(DATA LISTING Opens)

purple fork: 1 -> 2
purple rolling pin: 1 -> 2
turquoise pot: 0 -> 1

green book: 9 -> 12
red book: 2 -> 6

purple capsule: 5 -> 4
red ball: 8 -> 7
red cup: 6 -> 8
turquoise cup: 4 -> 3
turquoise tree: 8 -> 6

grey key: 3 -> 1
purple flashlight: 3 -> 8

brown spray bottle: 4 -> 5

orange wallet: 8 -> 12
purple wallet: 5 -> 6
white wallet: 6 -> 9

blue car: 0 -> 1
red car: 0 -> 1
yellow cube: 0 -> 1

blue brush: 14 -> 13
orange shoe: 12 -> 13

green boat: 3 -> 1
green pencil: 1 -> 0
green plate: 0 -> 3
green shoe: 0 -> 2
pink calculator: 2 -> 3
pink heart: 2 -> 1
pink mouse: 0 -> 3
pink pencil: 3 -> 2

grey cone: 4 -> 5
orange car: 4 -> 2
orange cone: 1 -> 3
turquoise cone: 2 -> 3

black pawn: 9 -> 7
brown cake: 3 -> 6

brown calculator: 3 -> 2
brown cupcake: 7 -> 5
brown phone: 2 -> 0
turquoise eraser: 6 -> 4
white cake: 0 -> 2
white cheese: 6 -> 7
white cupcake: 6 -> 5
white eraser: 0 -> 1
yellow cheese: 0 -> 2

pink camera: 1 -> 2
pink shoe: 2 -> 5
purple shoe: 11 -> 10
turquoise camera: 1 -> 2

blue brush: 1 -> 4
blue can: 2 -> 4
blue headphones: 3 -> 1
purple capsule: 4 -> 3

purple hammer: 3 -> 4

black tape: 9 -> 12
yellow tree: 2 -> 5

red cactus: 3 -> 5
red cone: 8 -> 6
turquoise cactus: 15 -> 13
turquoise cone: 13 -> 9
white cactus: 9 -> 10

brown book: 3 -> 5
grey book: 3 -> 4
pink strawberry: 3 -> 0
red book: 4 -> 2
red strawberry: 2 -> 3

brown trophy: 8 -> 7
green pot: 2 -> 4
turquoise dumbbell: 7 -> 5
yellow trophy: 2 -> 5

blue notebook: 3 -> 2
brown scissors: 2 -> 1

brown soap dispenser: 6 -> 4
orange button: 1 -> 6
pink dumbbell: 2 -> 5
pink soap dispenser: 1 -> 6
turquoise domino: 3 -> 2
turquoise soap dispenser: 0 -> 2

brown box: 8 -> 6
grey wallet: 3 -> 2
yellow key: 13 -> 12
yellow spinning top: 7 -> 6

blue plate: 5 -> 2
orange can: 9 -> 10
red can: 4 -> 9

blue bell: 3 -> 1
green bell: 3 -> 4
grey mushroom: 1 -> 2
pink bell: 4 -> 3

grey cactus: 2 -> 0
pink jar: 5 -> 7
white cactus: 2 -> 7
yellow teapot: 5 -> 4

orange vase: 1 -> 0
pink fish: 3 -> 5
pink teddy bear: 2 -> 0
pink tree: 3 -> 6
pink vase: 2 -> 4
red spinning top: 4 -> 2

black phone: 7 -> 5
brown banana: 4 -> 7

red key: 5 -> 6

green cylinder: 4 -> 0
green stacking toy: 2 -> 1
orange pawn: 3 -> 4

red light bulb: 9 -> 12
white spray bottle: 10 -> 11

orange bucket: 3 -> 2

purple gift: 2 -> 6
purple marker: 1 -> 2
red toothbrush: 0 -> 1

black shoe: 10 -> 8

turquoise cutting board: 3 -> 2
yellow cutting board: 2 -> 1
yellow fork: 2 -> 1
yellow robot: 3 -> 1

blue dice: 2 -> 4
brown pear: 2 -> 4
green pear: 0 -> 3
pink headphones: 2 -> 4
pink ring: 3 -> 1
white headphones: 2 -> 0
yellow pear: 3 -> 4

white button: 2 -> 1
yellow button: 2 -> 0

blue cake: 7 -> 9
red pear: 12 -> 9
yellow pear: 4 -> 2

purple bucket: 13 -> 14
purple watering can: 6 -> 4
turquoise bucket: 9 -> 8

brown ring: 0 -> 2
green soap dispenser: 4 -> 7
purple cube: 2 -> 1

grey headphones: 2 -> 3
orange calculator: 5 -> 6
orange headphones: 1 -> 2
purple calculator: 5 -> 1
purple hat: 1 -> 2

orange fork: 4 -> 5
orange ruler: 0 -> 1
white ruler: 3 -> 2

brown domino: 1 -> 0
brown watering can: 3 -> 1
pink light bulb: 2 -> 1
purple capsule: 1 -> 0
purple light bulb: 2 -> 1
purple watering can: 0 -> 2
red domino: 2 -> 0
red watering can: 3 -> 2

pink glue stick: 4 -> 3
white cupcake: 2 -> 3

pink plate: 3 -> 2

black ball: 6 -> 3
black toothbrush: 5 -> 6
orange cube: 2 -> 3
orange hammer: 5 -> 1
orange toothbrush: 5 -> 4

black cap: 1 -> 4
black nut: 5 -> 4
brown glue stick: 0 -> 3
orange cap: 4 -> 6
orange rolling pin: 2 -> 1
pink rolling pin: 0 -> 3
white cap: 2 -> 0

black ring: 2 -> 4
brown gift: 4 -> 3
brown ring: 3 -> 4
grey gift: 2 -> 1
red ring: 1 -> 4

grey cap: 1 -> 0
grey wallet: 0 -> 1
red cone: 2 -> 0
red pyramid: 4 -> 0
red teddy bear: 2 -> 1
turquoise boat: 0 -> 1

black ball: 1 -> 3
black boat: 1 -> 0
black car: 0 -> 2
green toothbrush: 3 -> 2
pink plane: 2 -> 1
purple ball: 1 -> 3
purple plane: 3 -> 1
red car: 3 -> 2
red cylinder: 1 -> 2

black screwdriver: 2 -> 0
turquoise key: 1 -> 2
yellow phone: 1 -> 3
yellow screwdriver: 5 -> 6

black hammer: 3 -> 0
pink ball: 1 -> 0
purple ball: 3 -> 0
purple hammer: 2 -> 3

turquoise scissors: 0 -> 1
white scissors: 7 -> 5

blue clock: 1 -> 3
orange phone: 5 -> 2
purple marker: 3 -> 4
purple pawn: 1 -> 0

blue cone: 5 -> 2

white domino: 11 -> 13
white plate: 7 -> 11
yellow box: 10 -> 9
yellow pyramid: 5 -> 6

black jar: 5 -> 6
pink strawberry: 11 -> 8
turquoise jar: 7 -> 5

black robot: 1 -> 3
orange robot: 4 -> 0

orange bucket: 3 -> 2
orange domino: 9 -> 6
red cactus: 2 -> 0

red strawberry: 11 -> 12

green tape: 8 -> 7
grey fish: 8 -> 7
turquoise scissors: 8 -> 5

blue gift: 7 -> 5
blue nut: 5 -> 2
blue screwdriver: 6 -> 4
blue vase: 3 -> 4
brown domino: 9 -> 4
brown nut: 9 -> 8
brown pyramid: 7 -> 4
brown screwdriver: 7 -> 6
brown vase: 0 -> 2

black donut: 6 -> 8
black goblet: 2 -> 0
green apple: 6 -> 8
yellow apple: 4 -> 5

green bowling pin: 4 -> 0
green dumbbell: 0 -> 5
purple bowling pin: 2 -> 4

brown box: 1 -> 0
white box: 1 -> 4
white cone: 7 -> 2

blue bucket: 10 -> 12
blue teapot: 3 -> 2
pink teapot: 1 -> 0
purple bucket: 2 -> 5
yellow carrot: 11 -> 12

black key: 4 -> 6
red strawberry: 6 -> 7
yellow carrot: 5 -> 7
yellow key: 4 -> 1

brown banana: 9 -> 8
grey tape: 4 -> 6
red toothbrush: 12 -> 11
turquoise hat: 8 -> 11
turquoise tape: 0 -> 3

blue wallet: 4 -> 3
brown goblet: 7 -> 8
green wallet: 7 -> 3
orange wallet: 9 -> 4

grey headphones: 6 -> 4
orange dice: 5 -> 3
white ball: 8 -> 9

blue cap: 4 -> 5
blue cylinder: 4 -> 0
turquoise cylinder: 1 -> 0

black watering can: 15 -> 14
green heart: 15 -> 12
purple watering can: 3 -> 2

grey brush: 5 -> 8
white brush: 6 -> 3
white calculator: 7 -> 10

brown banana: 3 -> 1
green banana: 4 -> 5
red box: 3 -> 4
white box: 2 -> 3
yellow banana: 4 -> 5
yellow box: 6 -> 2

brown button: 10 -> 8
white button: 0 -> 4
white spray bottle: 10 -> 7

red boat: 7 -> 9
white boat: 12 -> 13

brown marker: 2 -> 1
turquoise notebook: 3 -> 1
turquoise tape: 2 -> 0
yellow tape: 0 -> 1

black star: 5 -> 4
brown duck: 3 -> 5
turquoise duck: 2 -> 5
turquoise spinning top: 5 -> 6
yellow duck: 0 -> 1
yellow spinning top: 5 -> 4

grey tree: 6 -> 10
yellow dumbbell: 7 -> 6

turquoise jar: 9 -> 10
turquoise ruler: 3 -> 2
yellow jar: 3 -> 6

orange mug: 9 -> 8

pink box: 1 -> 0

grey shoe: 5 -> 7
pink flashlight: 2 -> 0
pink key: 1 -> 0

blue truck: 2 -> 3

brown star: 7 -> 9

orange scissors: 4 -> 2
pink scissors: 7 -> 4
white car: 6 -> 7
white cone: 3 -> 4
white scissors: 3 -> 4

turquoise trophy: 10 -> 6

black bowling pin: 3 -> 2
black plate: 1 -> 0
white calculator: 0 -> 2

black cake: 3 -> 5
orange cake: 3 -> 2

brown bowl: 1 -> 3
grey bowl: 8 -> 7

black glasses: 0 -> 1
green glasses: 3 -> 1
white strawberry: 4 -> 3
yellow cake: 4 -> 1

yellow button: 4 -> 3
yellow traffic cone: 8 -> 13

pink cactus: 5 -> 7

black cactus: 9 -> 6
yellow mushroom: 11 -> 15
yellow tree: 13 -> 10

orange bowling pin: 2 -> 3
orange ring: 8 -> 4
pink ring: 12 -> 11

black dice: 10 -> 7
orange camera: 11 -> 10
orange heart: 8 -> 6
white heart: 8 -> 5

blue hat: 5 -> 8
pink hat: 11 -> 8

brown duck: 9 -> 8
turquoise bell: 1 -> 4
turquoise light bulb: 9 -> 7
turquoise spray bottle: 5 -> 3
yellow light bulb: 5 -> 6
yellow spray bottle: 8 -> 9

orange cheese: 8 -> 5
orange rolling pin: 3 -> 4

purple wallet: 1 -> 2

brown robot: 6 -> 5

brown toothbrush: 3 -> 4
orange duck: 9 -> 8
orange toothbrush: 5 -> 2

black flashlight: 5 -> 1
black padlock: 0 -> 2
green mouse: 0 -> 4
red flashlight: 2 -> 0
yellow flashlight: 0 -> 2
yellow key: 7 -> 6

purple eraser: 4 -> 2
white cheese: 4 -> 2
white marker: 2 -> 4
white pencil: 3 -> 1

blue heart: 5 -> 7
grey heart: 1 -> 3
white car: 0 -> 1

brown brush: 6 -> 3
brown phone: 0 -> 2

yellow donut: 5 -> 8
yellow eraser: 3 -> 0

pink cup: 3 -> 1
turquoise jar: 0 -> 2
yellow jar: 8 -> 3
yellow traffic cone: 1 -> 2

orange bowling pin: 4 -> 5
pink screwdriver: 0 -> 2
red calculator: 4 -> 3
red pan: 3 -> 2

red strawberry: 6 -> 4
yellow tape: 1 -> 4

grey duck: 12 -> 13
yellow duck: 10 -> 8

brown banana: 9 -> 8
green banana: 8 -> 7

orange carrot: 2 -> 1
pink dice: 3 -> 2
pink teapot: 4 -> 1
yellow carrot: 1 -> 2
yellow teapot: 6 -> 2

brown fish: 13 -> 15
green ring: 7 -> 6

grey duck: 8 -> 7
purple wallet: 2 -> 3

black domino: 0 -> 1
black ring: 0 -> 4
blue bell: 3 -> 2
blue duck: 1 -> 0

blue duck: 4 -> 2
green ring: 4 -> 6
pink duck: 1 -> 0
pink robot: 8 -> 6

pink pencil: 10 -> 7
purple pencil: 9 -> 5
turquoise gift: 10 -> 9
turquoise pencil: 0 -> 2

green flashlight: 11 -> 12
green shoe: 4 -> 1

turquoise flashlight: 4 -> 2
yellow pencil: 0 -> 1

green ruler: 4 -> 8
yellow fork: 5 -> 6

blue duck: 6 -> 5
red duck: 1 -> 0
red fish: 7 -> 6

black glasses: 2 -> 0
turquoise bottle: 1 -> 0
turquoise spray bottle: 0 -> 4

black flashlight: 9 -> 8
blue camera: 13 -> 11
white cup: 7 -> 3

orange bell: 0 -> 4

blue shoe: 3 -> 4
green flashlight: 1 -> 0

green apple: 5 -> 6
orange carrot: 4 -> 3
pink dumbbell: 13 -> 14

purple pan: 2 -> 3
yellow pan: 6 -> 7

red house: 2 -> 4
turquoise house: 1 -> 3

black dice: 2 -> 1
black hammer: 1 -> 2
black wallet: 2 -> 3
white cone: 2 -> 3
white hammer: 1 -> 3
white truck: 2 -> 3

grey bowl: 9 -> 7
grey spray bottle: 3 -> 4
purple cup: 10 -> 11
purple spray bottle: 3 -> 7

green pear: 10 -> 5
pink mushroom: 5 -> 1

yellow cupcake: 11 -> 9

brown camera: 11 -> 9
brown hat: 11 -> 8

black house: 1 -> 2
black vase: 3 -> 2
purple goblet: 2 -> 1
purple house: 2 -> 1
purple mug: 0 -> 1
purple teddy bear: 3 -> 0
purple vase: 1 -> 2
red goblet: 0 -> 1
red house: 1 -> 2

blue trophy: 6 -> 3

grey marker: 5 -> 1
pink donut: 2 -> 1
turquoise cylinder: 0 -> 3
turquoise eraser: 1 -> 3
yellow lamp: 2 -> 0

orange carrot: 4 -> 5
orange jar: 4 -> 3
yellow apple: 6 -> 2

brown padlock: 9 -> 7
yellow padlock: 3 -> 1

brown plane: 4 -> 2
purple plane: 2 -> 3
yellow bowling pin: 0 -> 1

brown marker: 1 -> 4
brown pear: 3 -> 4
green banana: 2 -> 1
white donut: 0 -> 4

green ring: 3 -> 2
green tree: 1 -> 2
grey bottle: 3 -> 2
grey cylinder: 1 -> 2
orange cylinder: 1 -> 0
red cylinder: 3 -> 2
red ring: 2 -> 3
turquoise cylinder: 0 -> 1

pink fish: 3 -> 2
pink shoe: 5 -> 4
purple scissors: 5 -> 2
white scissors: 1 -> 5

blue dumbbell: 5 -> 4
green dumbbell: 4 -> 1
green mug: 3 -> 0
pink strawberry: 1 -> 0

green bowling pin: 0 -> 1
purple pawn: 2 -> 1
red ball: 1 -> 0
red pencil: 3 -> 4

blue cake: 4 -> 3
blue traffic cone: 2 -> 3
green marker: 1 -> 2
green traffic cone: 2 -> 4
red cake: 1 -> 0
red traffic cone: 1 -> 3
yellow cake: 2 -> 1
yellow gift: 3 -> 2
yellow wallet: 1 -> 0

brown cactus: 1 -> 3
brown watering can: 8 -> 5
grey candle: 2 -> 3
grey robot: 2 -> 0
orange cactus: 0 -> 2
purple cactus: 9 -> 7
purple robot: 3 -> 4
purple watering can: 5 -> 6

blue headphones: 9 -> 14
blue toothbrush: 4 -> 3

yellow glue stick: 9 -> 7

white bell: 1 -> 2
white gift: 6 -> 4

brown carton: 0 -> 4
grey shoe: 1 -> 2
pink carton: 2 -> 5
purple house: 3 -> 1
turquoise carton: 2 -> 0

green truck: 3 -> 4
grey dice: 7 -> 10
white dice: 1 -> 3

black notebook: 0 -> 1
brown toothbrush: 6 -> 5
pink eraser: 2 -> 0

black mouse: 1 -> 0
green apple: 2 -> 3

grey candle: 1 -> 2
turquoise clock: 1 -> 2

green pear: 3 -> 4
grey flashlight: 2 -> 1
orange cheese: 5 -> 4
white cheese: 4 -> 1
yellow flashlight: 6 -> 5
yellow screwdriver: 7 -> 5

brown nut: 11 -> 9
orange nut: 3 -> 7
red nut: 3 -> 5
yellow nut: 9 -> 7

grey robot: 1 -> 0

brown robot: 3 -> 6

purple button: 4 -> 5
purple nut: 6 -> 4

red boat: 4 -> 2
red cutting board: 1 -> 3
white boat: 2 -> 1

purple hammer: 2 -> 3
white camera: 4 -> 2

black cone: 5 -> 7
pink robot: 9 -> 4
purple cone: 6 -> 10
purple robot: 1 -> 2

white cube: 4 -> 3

(DATA LISTING Closes)

- [WHAT YOU ARE ASKED TO DO]: The lines to return are those in the records above that hold the word "gift".

- [COMPLETED TASK]:
purple gift: 2 -> 6
brown gift: 4 -> 3
grey gift: 2 -> 1
blue gift: 7 -> 5
turquoise gift: 10 -> 9
yellow gift: 3 -> 2
white gift: 6 -> 4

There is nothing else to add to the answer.